**WHAT THIS TASK INVOLVES:**
Beginning with the first line below, please restate each line exactly, down to and including the line containing "(349, 177) = (624, 312): none -> green car".

Stored data

##############################

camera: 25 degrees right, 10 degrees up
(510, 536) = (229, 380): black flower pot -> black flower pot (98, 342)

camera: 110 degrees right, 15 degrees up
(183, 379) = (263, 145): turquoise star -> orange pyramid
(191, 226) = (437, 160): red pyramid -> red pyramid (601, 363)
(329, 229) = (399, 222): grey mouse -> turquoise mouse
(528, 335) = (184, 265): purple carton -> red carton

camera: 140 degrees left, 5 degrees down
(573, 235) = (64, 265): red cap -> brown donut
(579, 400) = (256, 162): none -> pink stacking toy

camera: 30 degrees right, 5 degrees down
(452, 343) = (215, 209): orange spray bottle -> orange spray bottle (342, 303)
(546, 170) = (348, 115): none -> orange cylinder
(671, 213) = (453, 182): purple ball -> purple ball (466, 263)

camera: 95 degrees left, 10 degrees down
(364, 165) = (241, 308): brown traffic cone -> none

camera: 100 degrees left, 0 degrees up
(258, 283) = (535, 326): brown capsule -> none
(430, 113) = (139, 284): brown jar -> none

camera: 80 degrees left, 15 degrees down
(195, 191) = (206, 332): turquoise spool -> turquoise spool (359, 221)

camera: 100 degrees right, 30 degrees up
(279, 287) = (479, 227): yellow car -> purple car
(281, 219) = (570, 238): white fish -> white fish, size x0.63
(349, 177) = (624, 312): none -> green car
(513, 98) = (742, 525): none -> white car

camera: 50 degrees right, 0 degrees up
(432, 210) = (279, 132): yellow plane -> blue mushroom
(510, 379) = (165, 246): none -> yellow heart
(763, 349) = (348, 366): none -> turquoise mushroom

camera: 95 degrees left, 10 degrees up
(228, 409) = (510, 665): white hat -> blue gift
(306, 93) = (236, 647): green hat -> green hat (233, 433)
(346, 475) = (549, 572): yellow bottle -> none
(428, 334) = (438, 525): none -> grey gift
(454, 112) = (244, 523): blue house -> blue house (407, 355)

##############################

**WRITTEN SOLUTION:**
camera: 25 degrees right, 10 degrees up
(510, 536) = (229, 380): black flower pot -> black flower pot (98, 342)

camera: 110 degrees right, 15 degrees up
(183, 379) = (263, 145): turquoise star -> orange pyramid
(191, 226) = (437, 160): red pyramid -> red pyramid (601, 363)
(329, 229) = (399, 222): grey mouse -> turquoise mouse
(528, 335) = (184, 265): purple carton -> red carton

camera: 140 degrees left, 5 degrees down
(573, 235) = (64, 265): red cap -> brown donut
(579, 400) = (256, 162): none -> pink stacking toy

camera: 30 degrees right, 5 degrees down
(452, 343) = (215, 209): orange spray bottle -> orange spray bottle (342, 303)
(546, 170) = (348, 115): none -> orange cylinder
(671, 213) = (453, 182): purple ball -> purple ball (466, 263)

camera: 95 degrees left, 10 degrees down
(364, 165) = (241, 308): brown traffic cone -> none

camera: 100 degrees left, 0 degrees up
(258, 283) = (535, 326): brown capsule -> none
(430, 113) = (139, 284): brown jar -> none

camera: 80 degrees left, 15 degrees down
(195, 191) = (206, 332): turquoise spool -> turquoise spool (359, 221)

camera: 100 degrees right, 30 degrees up
(279, 287) = (479, 227): yellow car -> purple car
(281, 219) = (570, 238): white fish -> white fish, size x0.63
(349, 177) = (624, 312): none -> green car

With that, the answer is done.